> THE PROBLEM: Set down exactly the lines in the records below that run from the line with "none -> yellow brick I2 level 2" to the line with "none -> cyan plate K10:L10 level 1", inclusive, and nothing more.

> EXERCISE DATA:
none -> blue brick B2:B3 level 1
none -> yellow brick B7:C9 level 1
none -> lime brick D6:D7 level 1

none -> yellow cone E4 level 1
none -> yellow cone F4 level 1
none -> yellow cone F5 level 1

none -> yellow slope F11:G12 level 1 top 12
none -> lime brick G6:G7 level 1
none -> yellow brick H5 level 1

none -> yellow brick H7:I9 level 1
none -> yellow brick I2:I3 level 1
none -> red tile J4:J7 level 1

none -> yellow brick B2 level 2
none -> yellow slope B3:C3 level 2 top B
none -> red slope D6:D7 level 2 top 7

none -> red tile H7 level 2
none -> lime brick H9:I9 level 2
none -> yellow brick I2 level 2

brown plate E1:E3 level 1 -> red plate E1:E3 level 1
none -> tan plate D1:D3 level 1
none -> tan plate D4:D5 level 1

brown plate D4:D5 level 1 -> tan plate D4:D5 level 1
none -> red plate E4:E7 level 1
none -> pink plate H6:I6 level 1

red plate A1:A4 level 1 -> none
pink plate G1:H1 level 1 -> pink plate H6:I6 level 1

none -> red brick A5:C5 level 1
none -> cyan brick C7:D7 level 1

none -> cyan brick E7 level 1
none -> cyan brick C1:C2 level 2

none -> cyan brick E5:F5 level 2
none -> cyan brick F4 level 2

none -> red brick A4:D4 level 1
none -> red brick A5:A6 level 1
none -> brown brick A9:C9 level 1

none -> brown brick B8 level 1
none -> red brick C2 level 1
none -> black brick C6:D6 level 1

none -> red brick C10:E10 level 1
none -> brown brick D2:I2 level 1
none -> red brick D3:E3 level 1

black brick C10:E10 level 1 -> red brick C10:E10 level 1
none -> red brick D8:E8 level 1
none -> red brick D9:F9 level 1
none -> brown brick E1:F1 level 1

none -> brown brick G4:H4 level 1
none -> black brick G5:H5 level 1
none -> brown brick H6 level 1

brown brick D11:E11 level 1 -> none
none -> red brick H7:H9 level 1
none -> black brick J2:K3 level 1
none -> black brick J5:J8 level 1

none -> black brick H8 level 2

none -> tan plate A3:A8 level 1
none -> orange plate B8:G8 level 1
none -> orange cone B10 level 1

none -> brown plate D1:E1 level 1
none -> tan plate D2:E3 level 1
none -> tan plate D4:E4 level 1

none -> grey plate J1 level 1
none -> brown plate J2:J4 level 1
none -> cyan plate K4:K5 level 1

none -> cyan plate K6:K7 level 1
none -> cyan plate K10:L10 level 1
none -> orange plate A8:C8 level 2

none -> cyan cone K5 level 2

> SOLVED EXERCISE:
none -> yellow brick I2 level 2

brown plate E1:E3 level 1 -> red plate E1:E3 level 1
none -> tan plate D1:D3 level 1
none -> tan plate D4:D5 level 1

brown plate D4:D5 level 1 -> tan plate D4:D5 level 1
none -> red plate E4:E7 level 1
none -> pink plate H6:I6 level 1

red plate A1:A4 level 1 -> none
pink plate G1:H1 level 1 -> pink plate H6:I6 level 1

none -> red brick A5:C5 level 1
none -> cyan brick C7:D7 level 1

none -> cyan brick E7 level 1
none -> cyan brick C1:C2 level 2

none -> cyan brick E5:F5 level 2
none -> cyan brick F4 level 2

none -> red brick A4:D4 level 1
none -> red brick A5:A6 level 1
none -> brown brick A9:C9 level 1

none -> brown brick B8 level 1
none -> red brick C2 level 1
none -> black brick C6:D6 level 1

none -> red brick C10:E10 level 1
none -> brown brick D2:I2 level 1
none -> red brick D3:E3 level 1

black brick C10:E10 level 1 -> red brick C10:E10 level 1
none -> red brick D8:E8 level 1
none -> red brick D9:F9 level 1
none -> brown brick E1:F1 level 1

none -> brown brick G4:H4 level 1
none -> black brick G5:H5 level 1
none -> brown brick H6 level 1

brown brick D11:E11 level 1 -> none
none -> red brick H7:H9 level 1
none -> black brick J2:K3 level 1
none -> black brick J5:J8 level 1

none -> black brick H8 level 2

none -> tan plate A3:A8 level 1
none -> orange plate B8:G8 level 1
none -> orange cone B10 level 1

none -> brown plate D1:E1 level 1
none -> tan plate D2:E3 level 1
none -> tan plate D4:E4 level 1

none -> grey plate J1 level 1
none -> brown plate J2:J4 level 1
none -> cyan plate K4:K5 level 1

none -> cyan plate K6:K7 level 1
none -> cyan plate K10:L10 level 1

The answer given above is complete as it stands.